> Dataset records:
-----

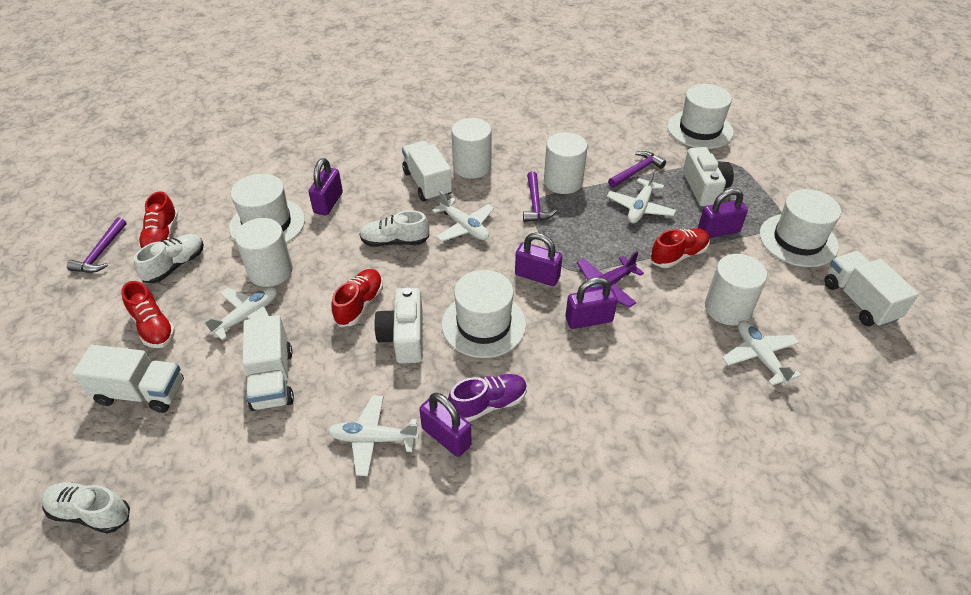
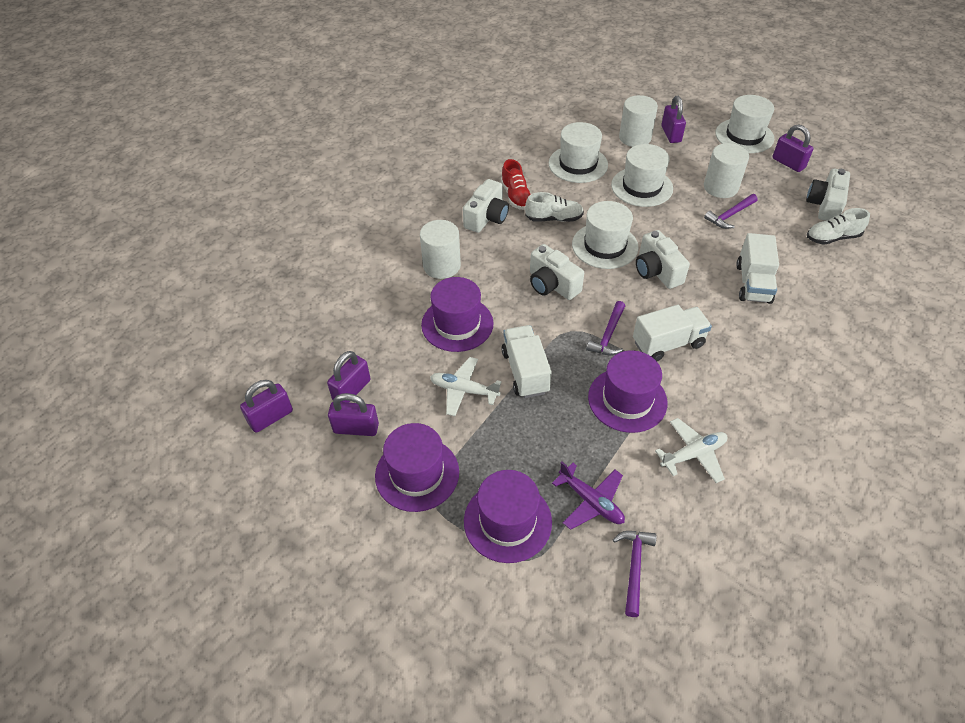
purple hat: 0 -> 4
purple shoe: 1 -> 0
red shoe: 4 -> 1
white camera: 2 -> 4
white cylinder: 4 -> 3
white plane: 5 -> 2
white shoe: 3 -> 2
white truck: 4 -> 3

-----

> Task goal: Your answer is an exact copy of the records above, stripped of pictures.

> Solution:
purple hat: 0 -> 4
purple shoe: 1 -> 0
red shoe: 4 -> 1
white camera: 2 -> 4
white cylinder: 4 -> 3
white plane: 5 -> 2
white shoe: 3 -> 2
white truck: 4 -> 3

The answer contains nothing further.